## Task to complete:
Search the entries below for the word "none" and copy each line that has it.

(Material shown begins)

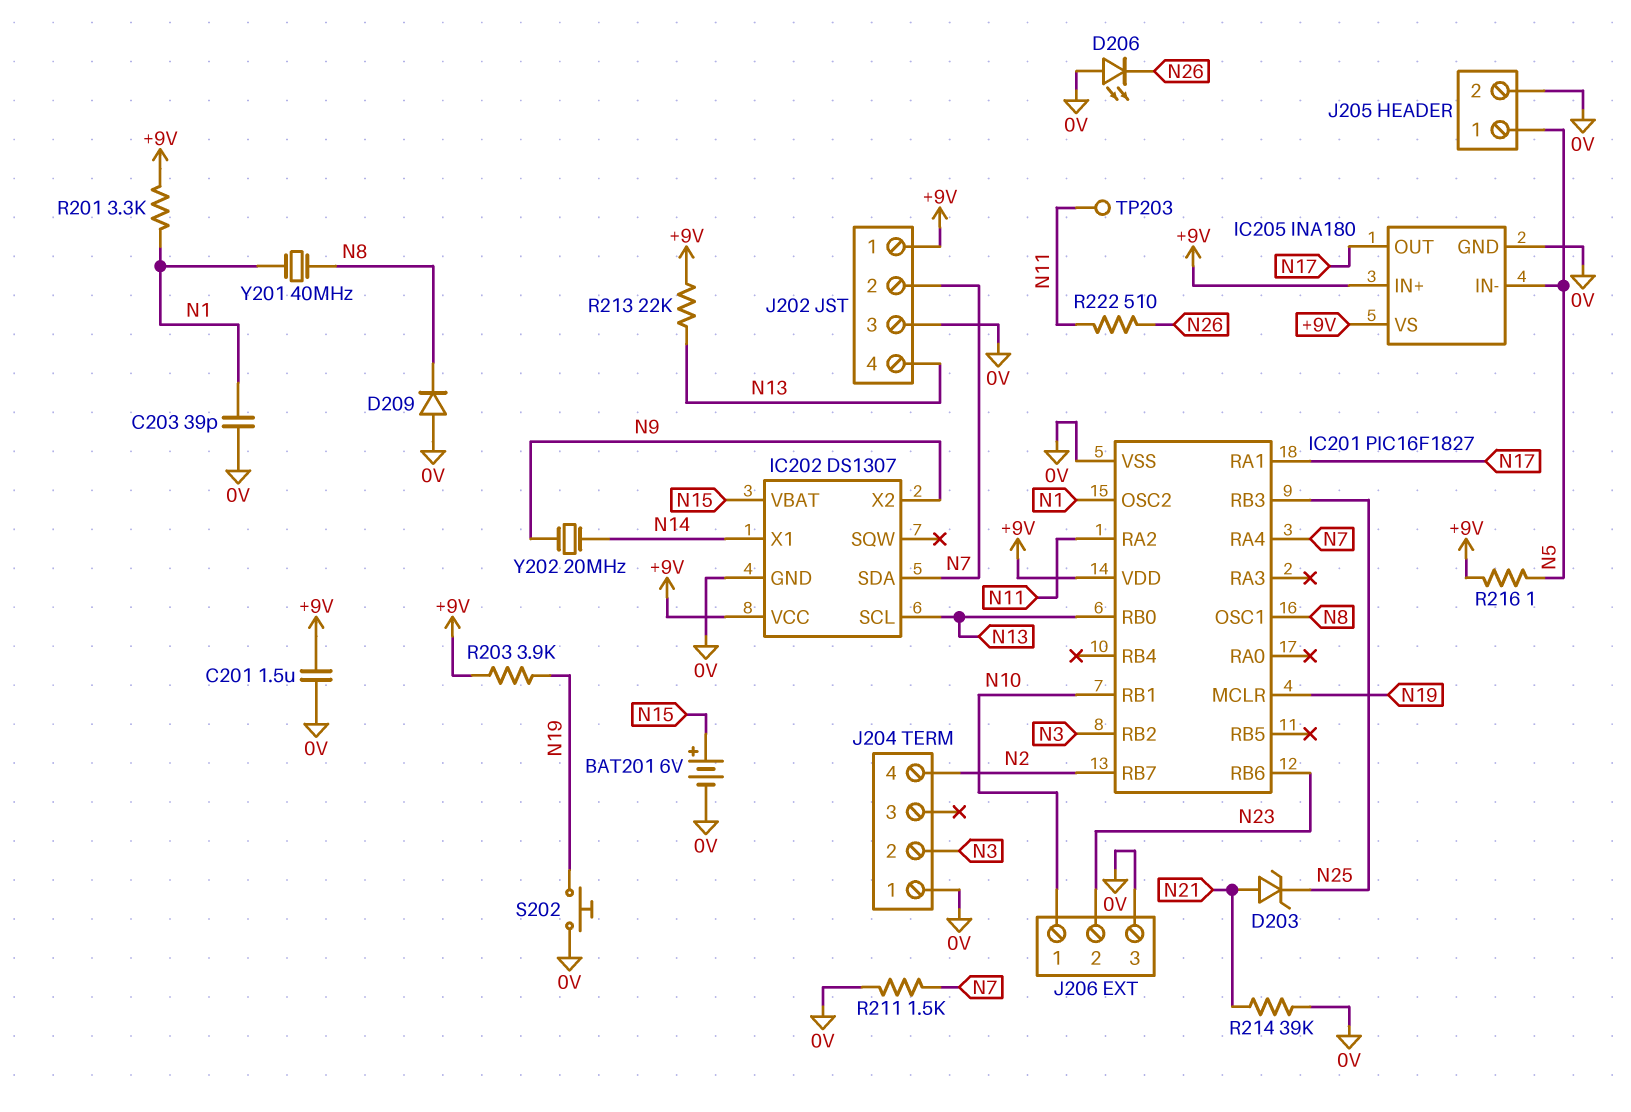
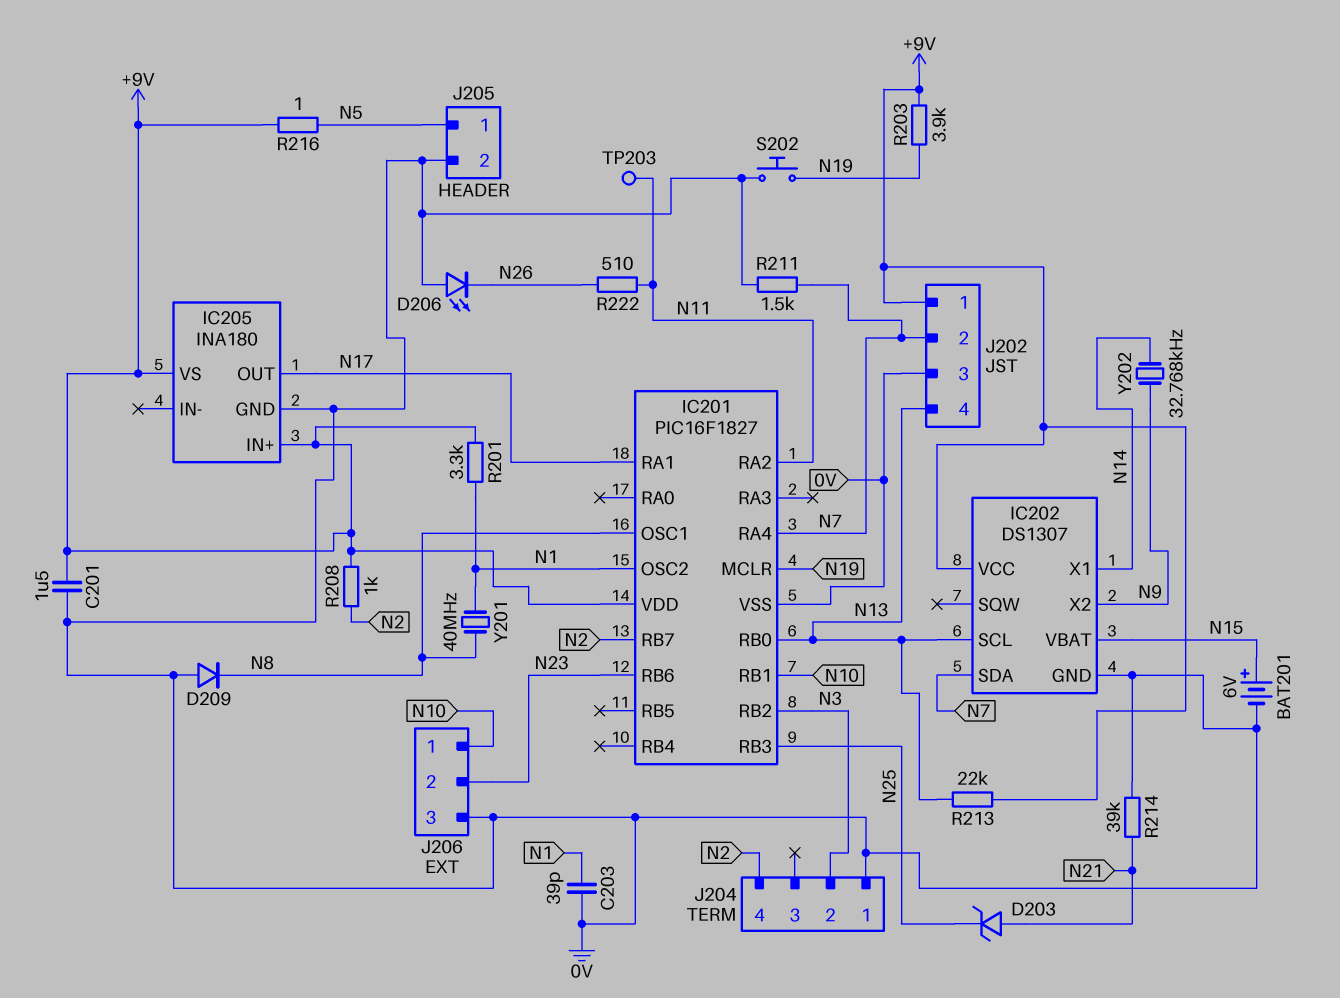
IC205 pin IN-: N5 -> none
R208: none -> 1k (+9V, N2)
Y202: 20MHz (N9, N14) -> 32.768kHz (N9, N14)

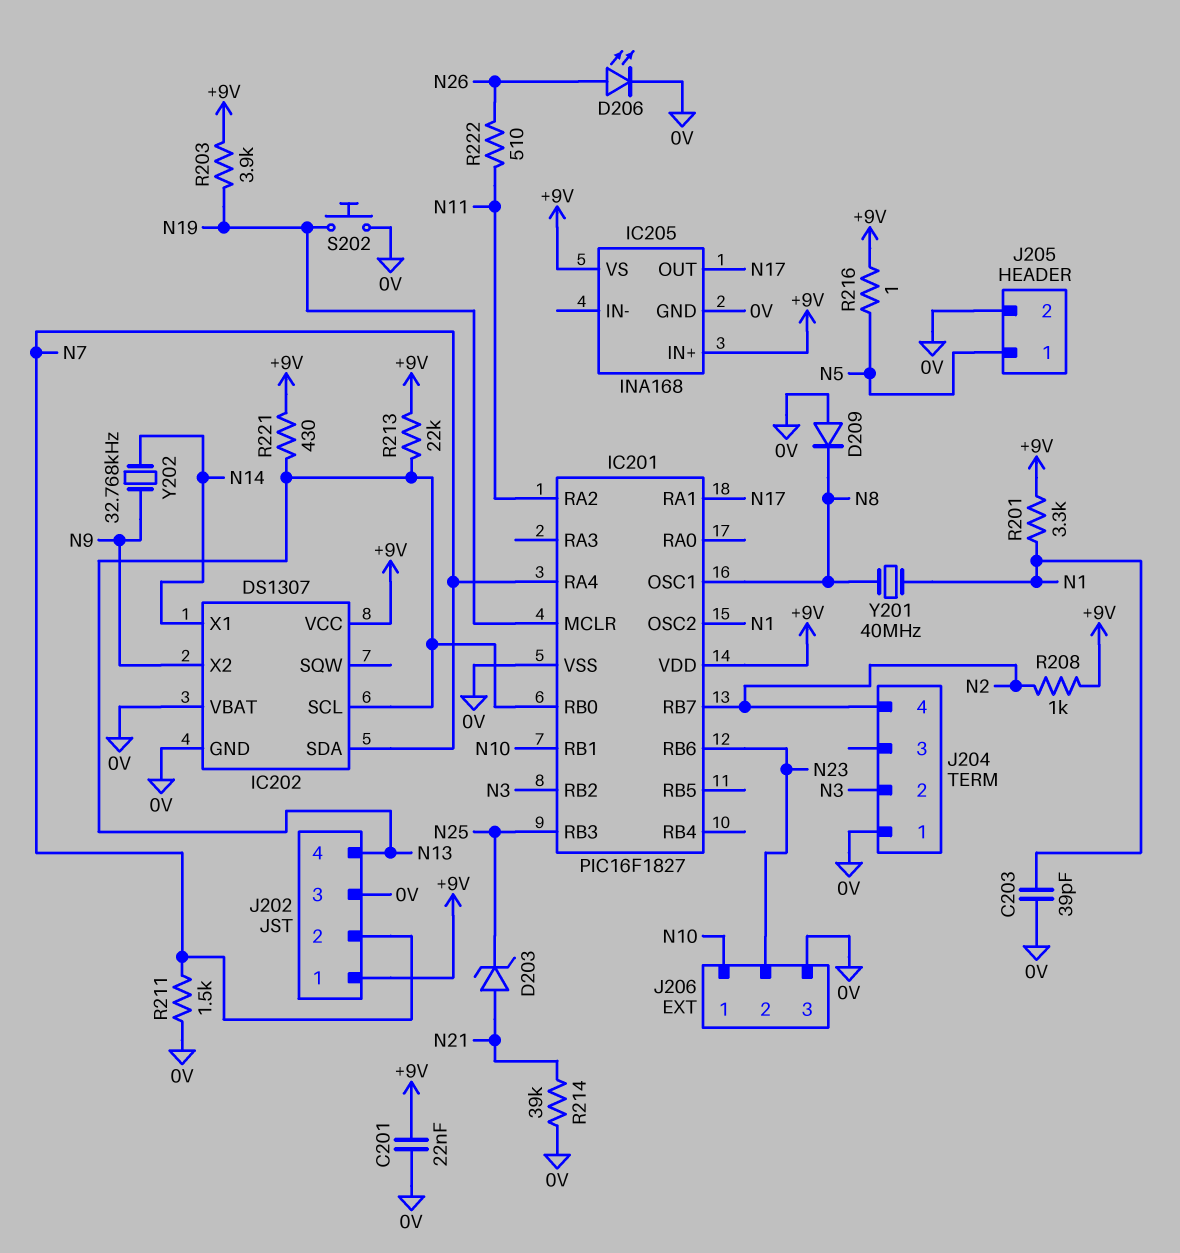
BAT201: 6V (plus N15, minus 0V) -> none
C201: 1.5uF (+9V, 0V) -> 22nF (+9V, 0V)
D206: LED (A 0V, K N26) -> LED (A N26, K 0V)
IC202 pin VBAT: N15 -> 0V
IC205: INA180 -> INA168
R221: none -> 430 (+9V, N13)
TP203: test point (N11) -> none

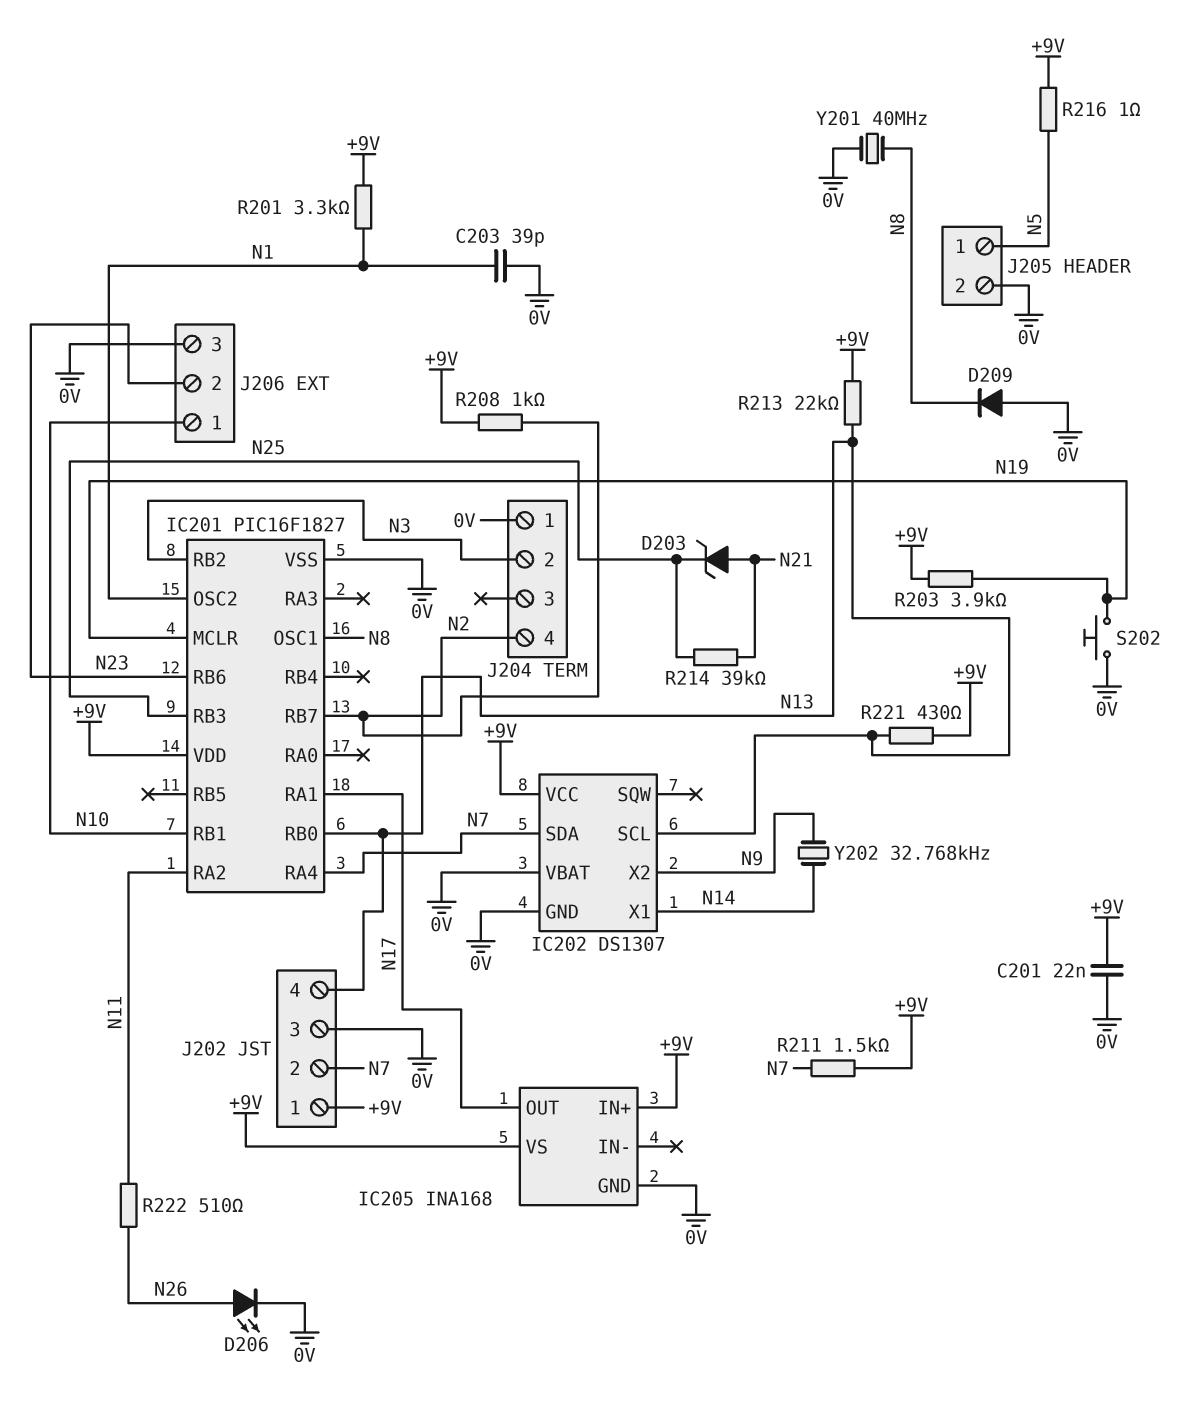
R211: 1.5k (0V, N7) -> 1.5k (+9V, N7)
R214: 39k (0V, N21) -> 39k (N21, N25)
Y201: 40MHz (N1, N8) -> 40MHz (0V, N8)

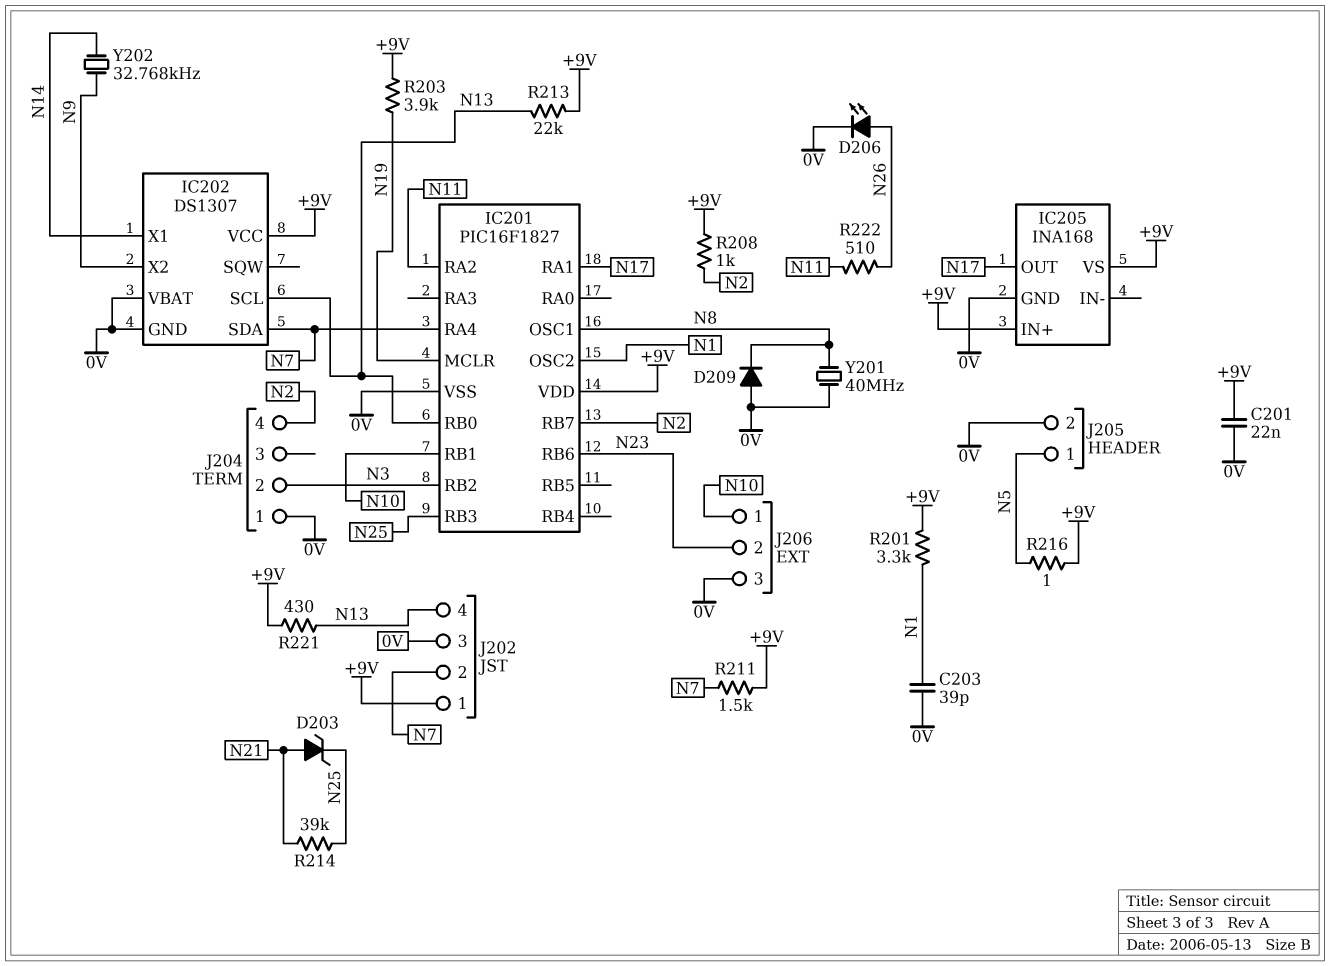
S202: button (0V, N19) -> none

(Material shown ends)

## Solution for this problem:
IC205 pin IN-: N5 -> none
R208: none -> 1k (+9V, N2)
BAT201: 6V (plus N15, minus 0V) -> none
R221: none -> 430 (+9V, N13)
TP203: test point (N11) -> none
S202: button (0V, N19) -> none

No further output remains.